Stated problem: Can you render the records from the line containing "docket [383, 616]" through the line containing "Wheatstead [1046, 538]", both included, as a numbered list with any blank lines dropped?
-- START OF Source records --
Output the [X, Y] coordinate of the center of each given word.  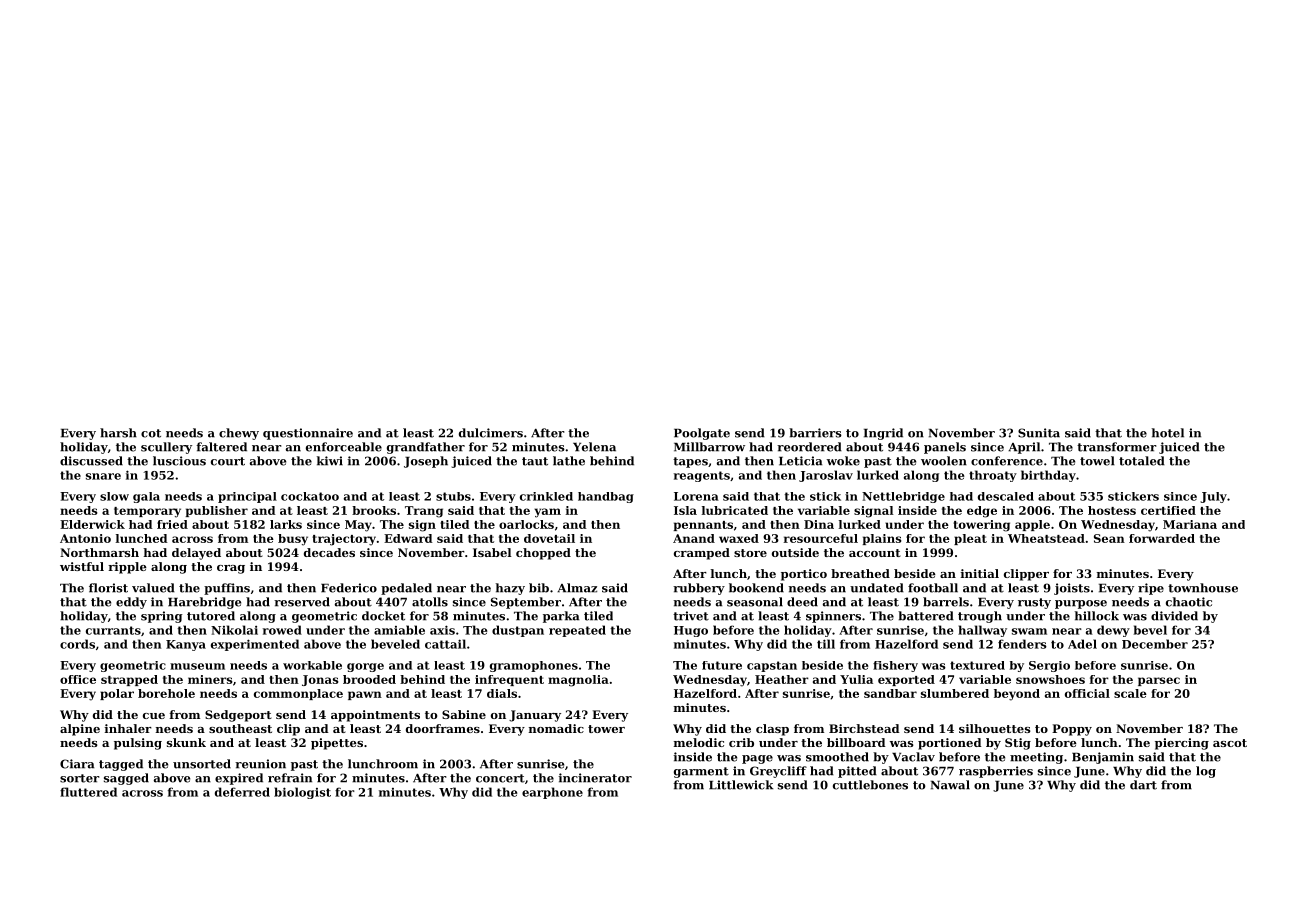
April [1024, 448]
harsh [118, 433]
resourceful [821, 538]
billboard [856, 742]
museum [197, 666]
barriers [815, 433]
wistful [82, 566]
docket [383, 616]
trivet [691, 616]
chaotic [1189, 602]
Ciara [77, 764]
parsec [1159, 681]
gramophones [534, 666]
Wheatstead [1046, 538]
-- END OF Source records --
-- START OF Source records --
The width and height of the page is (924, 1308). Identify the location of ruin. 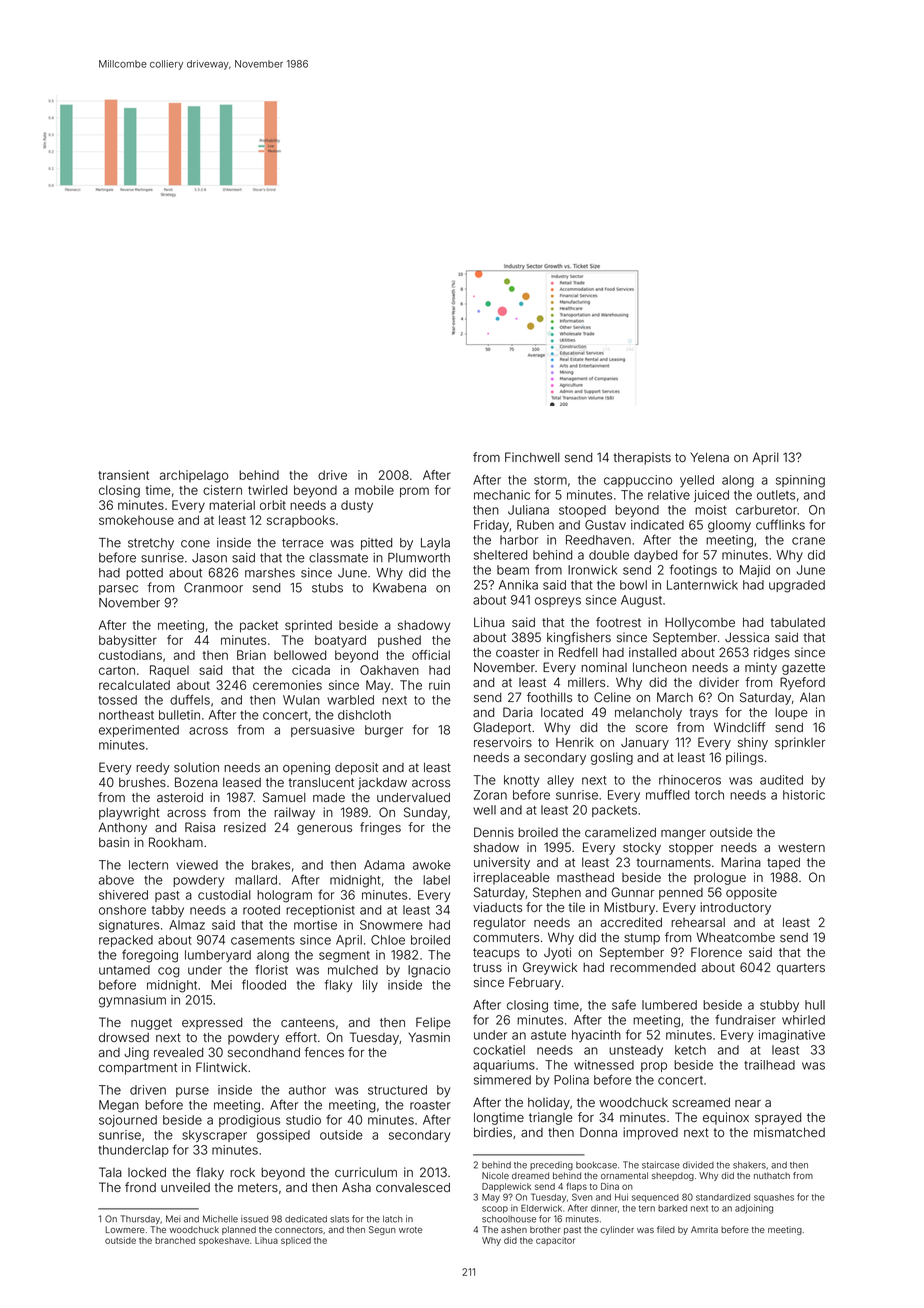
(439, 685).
-- END OF Source records --
-- START OF Source records --
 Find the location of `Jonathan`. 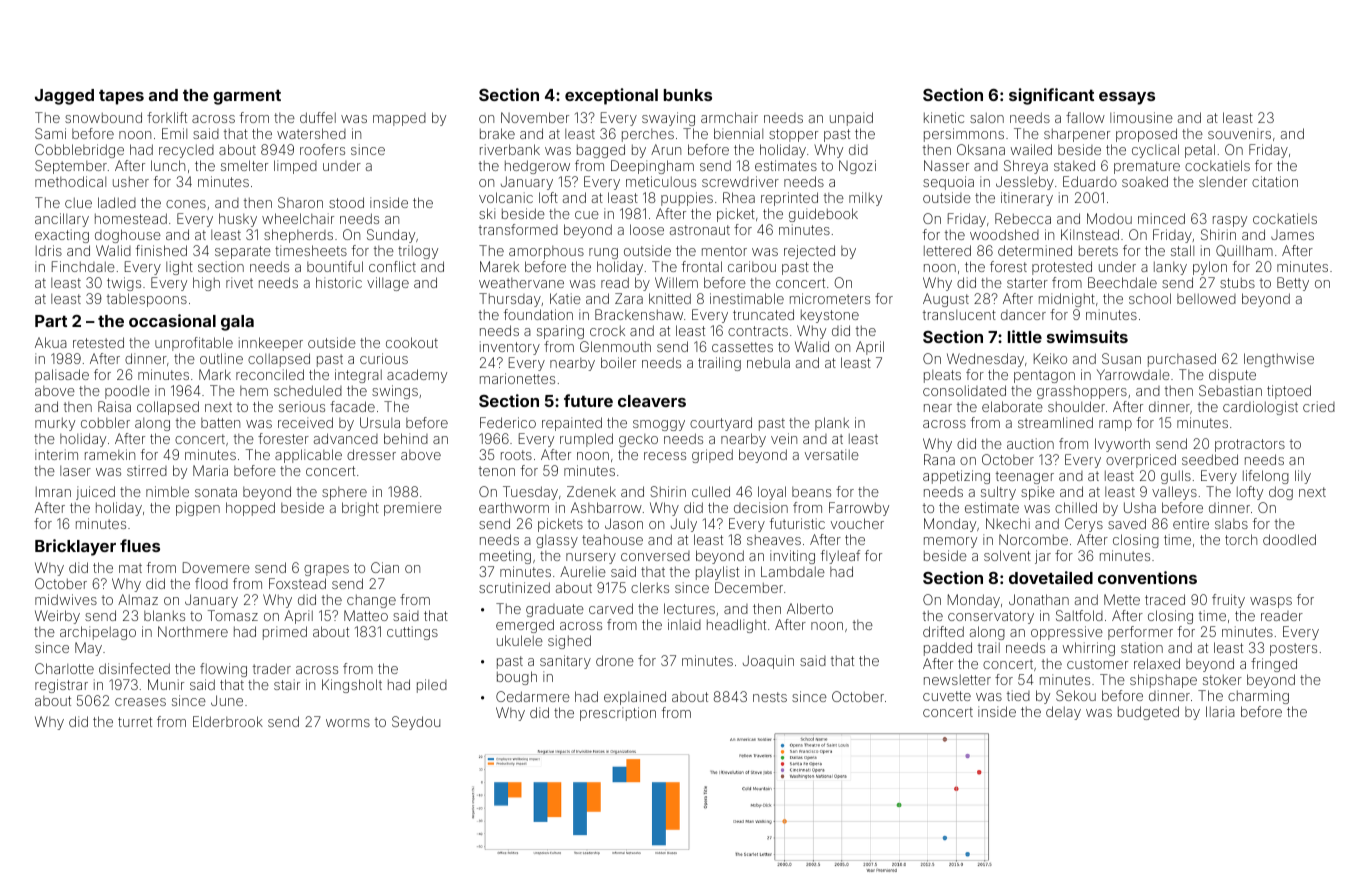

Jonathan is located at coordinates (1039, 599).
-- END OF Source records --
Correct output:
1. docket [383, 616]
2. trivet [691, 616]
3. chaotic [1189, 602]
4. Ciara [77, 764]
5. parsec [1159, 681]
6. gramophones [534, 666]
7. Wheatstead [1046, 538]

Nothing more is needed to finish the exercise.